- **Your assignment**
Retype the data that follows exactly. No pictures belong in the copy.

- **Information provided**

^^^^^^^^^^^^^^^^

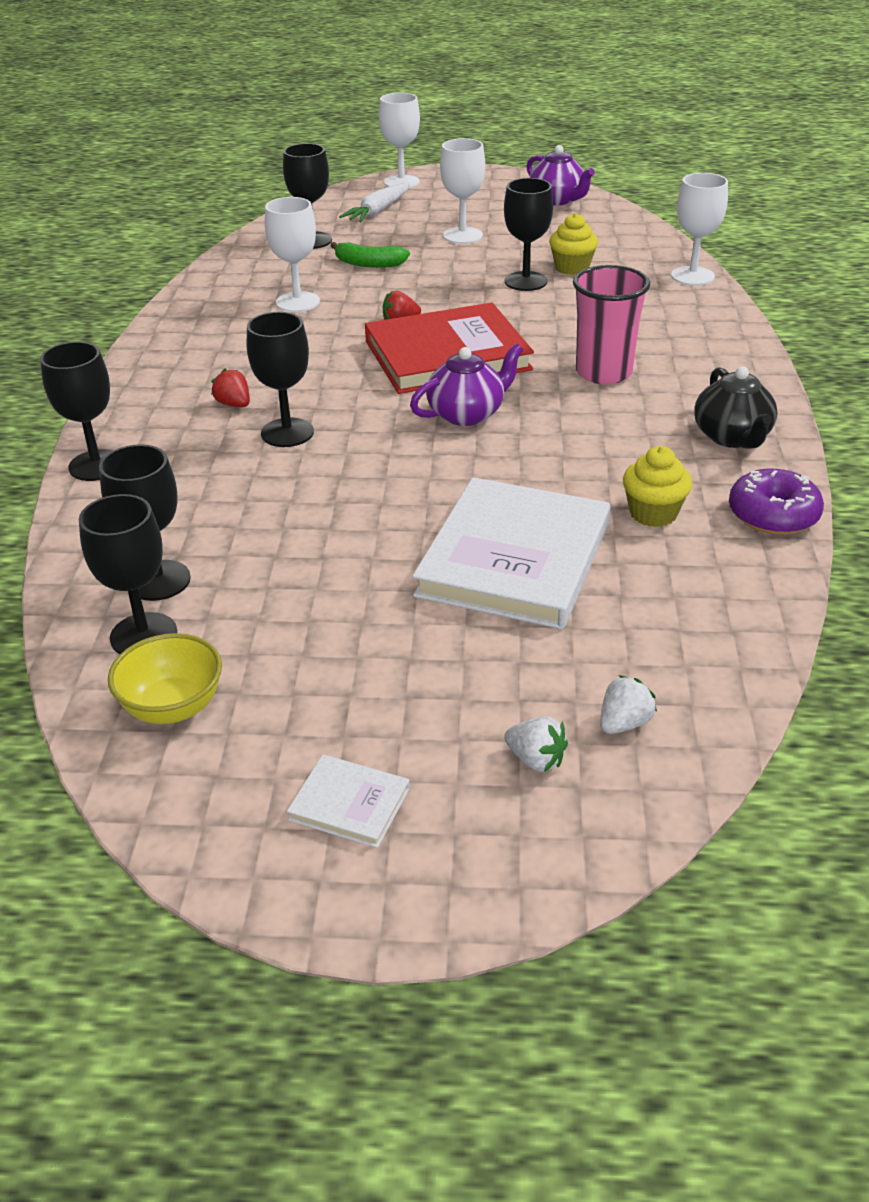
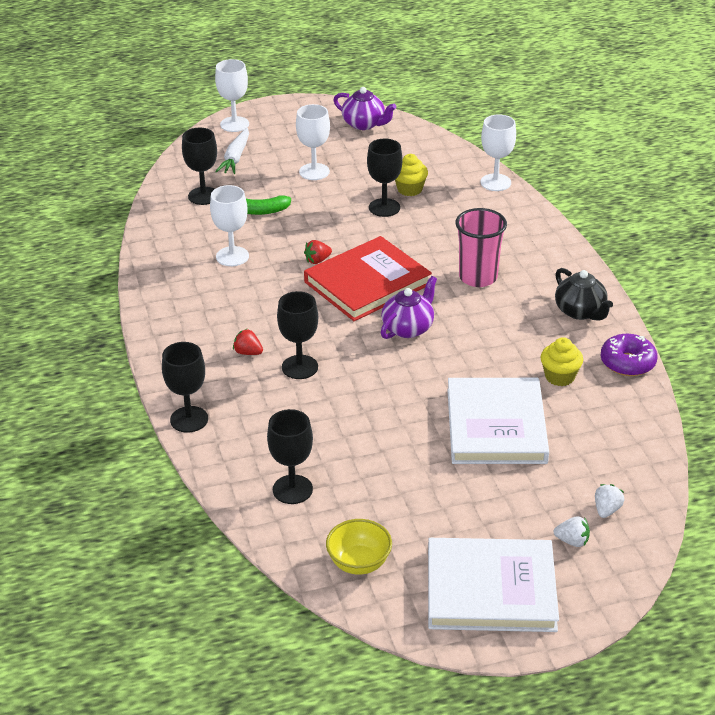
camera: 20 degrees left, 0 degrees up
(143, 635) = (310, 526): black goblet -> none
(349, 804) = (491, 589): white book -> white book, size x2.33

^^^^^^^^^^^^^^^^

- **The answer**
camera: 20 degrees left, 0 degrees up
(143, 635) = (310, 526): black goblet -> none
(349, 804) = (491, 589): white book -> white book, size x2.33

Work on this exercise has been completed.